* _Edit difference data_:
_ _ _ _ _ _ _
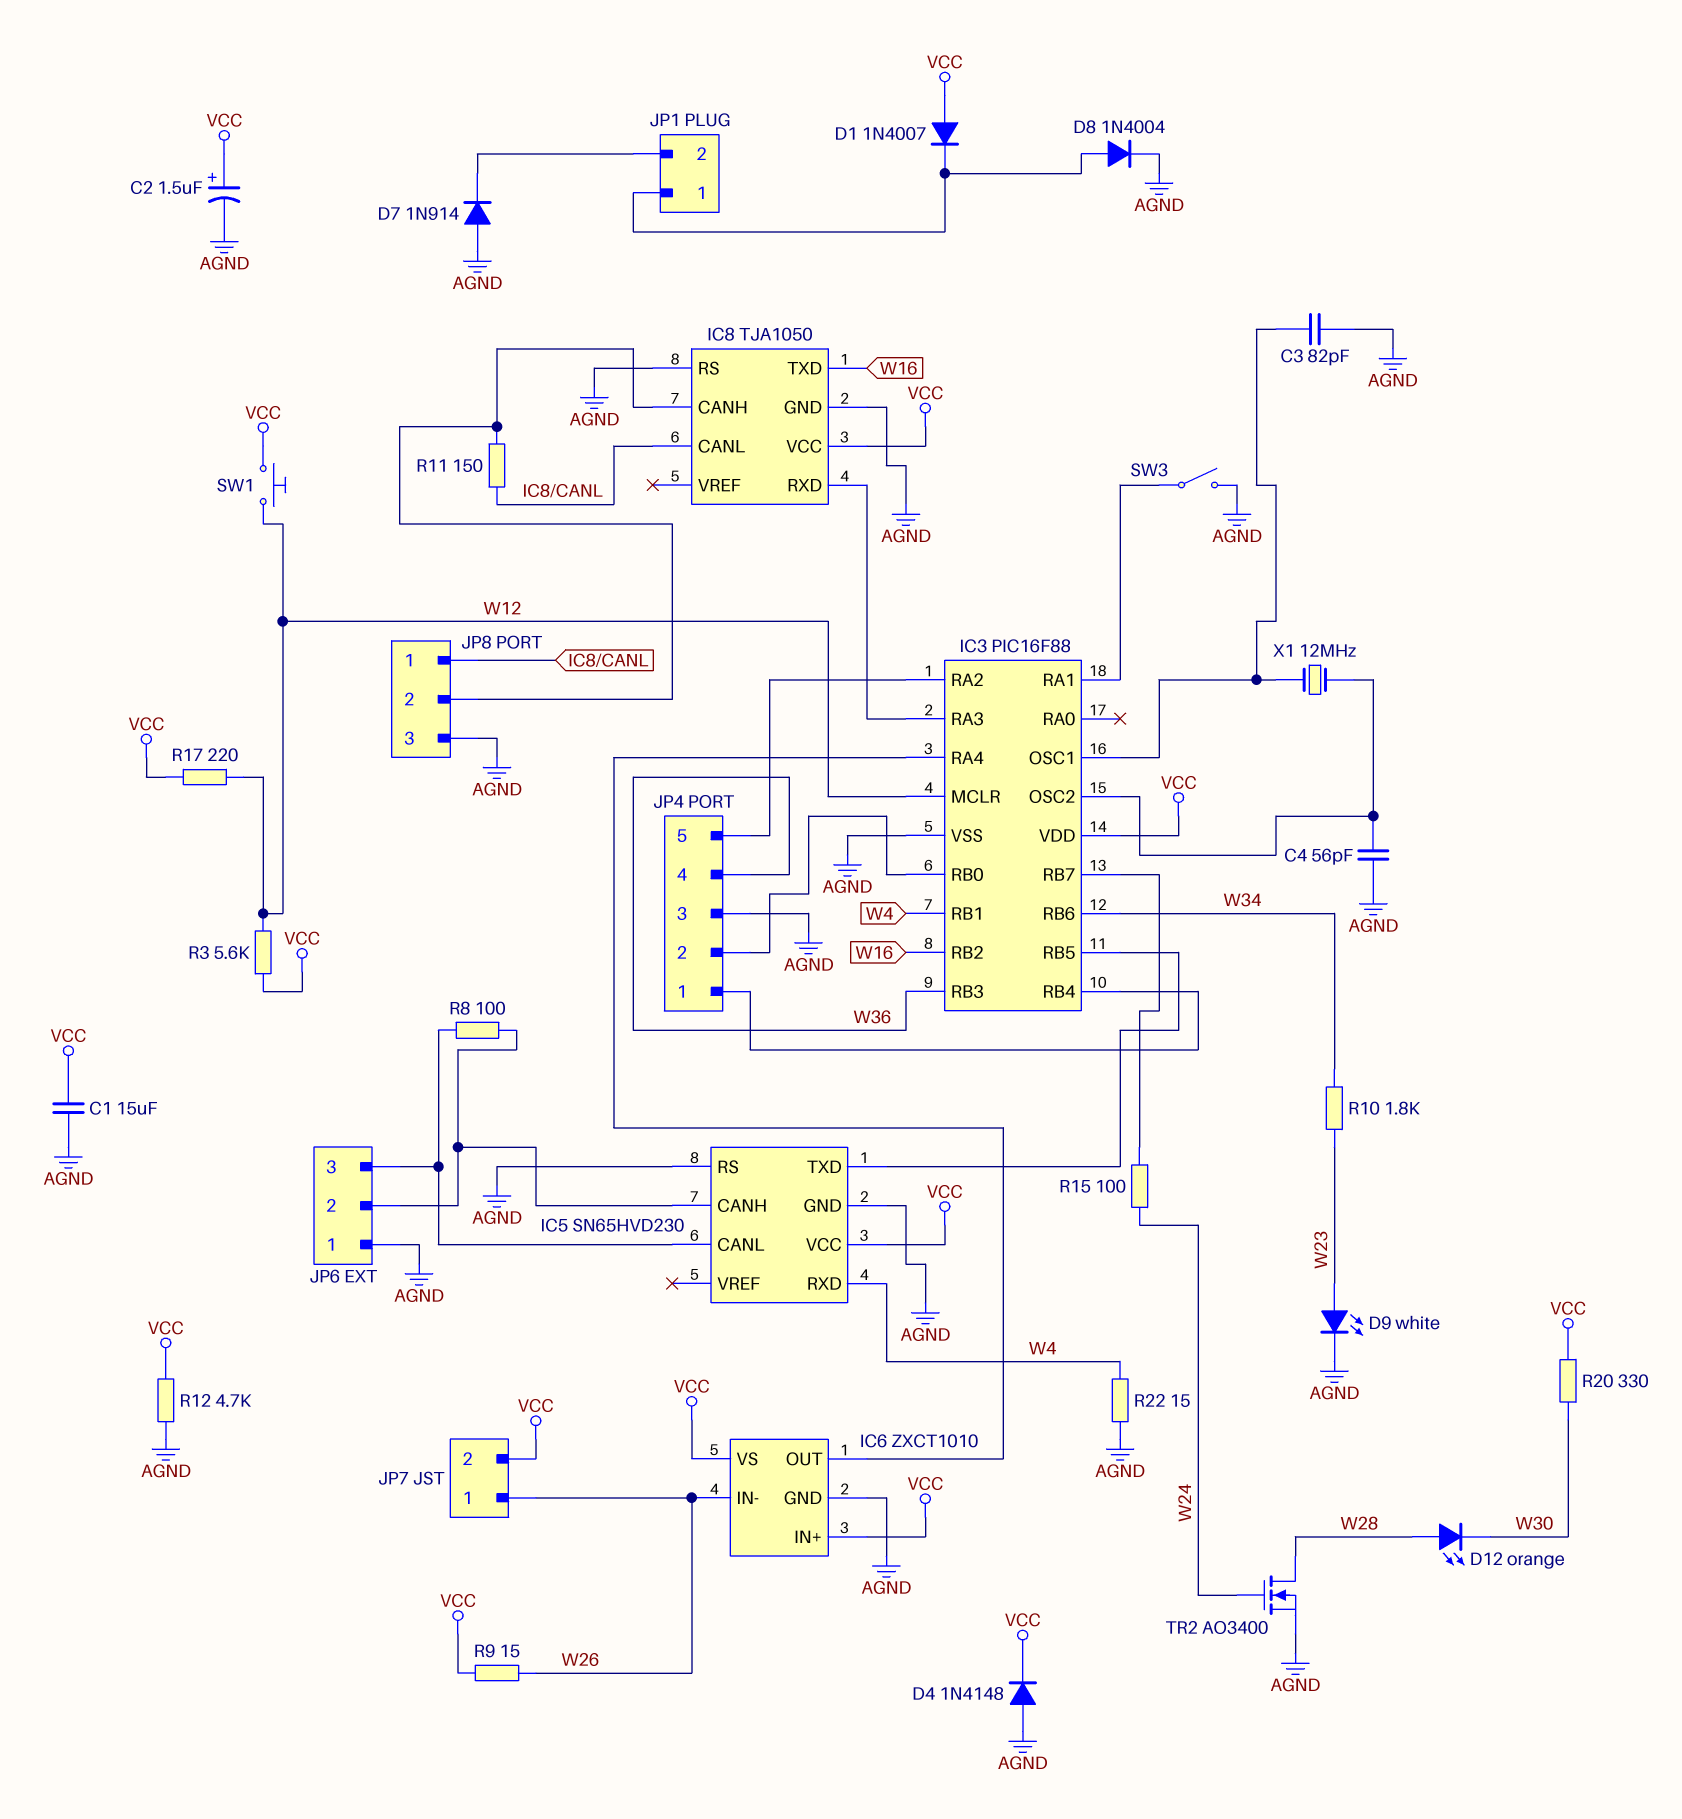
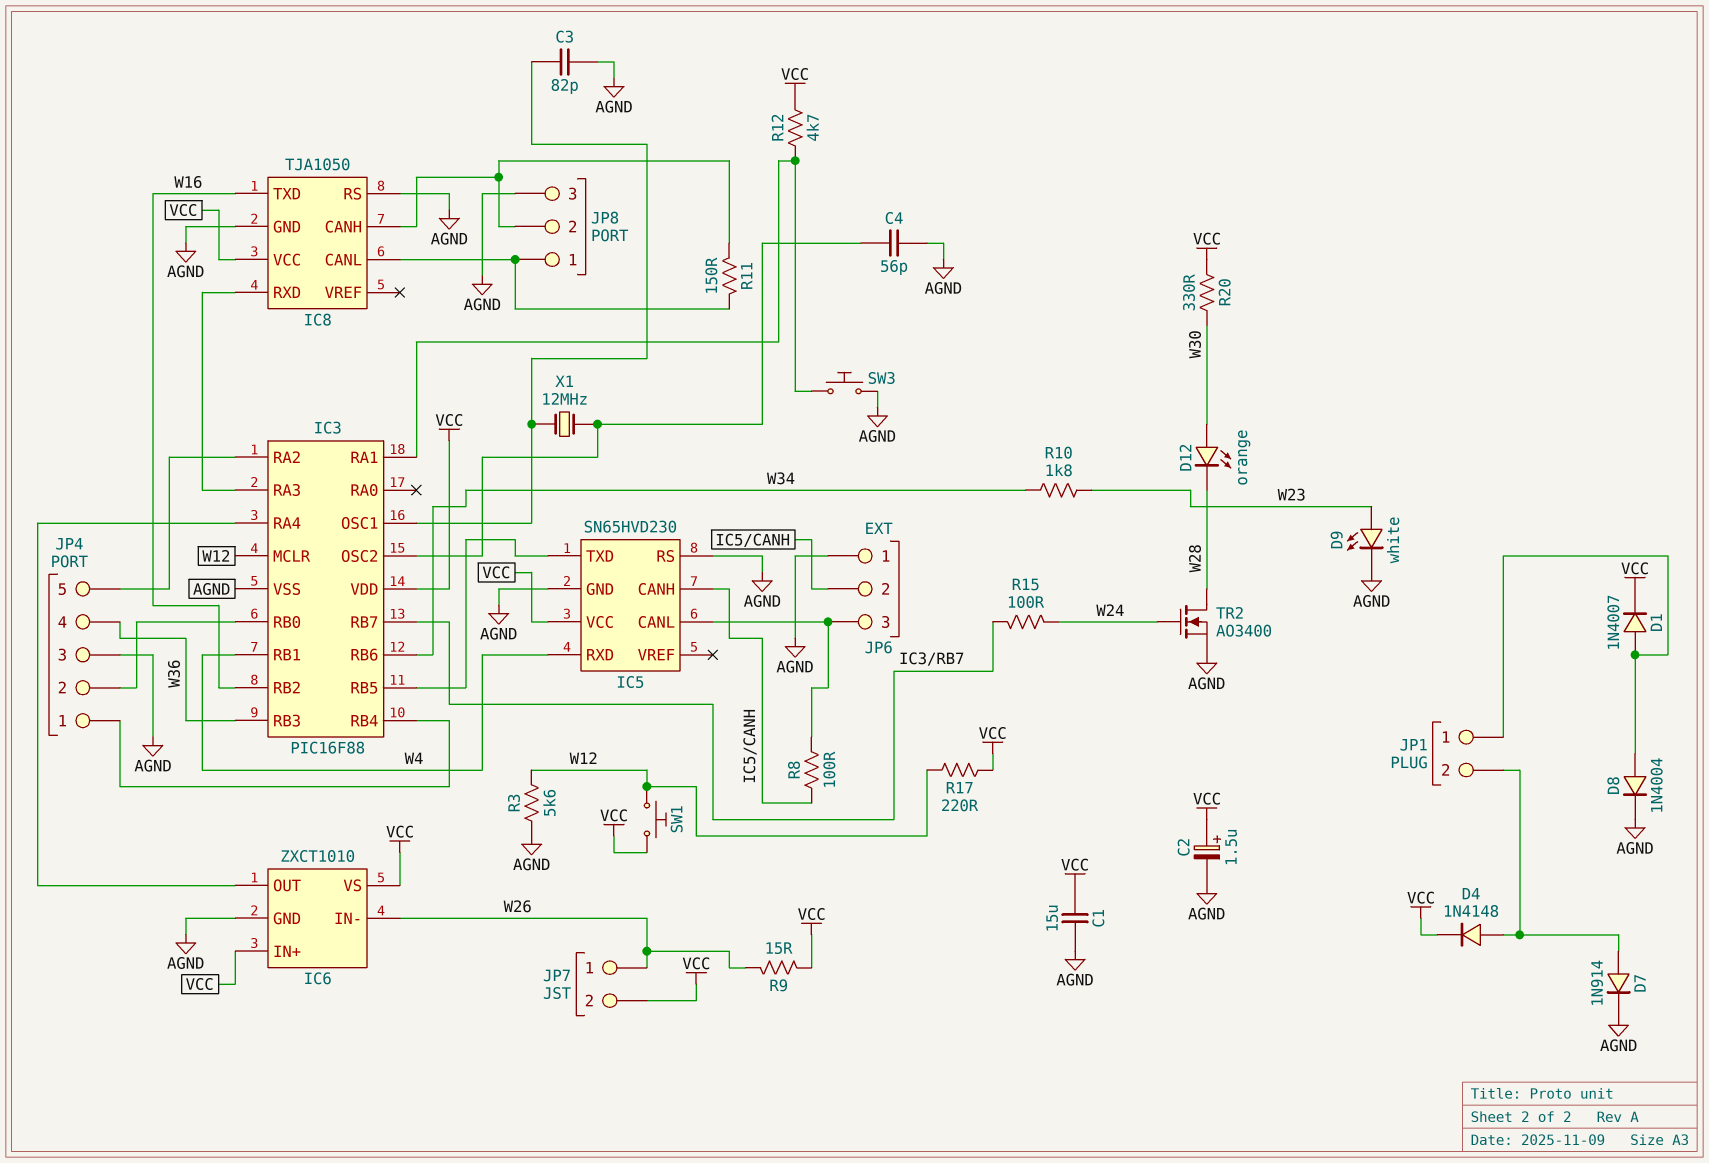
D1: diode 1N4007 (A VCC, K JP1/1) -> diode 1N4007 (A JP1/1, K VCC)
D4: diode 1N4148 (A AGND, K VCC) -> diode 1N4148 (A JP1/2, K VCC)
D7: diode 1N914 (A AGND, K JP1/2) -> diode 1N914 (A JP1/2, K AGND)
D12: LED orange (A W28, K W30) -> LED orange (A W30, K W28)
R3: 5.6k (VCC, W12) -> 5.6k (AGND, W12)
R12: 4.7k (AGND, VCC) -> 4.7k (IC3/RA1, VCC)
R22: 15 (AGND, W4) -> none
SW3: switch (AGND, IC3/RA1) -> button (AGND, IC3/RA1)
_ _ _ _ _ _ _
* _TASK INSTRUCTIONS_: Your answer should hold the line with "D12: LED orange" and each line after it to the end of the data, retyped exactly. Include no other lines.

* _ANSWER SPACE_:
D12: LED orange (A W28, K W30) -> LED orange (A W30, K W28)
R3: 5.6k (VCC, W12) -> 5.6k (AGND, W12)
R12: 4.7k (AGND, VCC) -> 4.7k (IC3/RA1, VCC)
R22: 15 (AGND, W4) -> none
SW3: switch (AGND, IC3/RA1) -> button (AGND, IC3/RA1)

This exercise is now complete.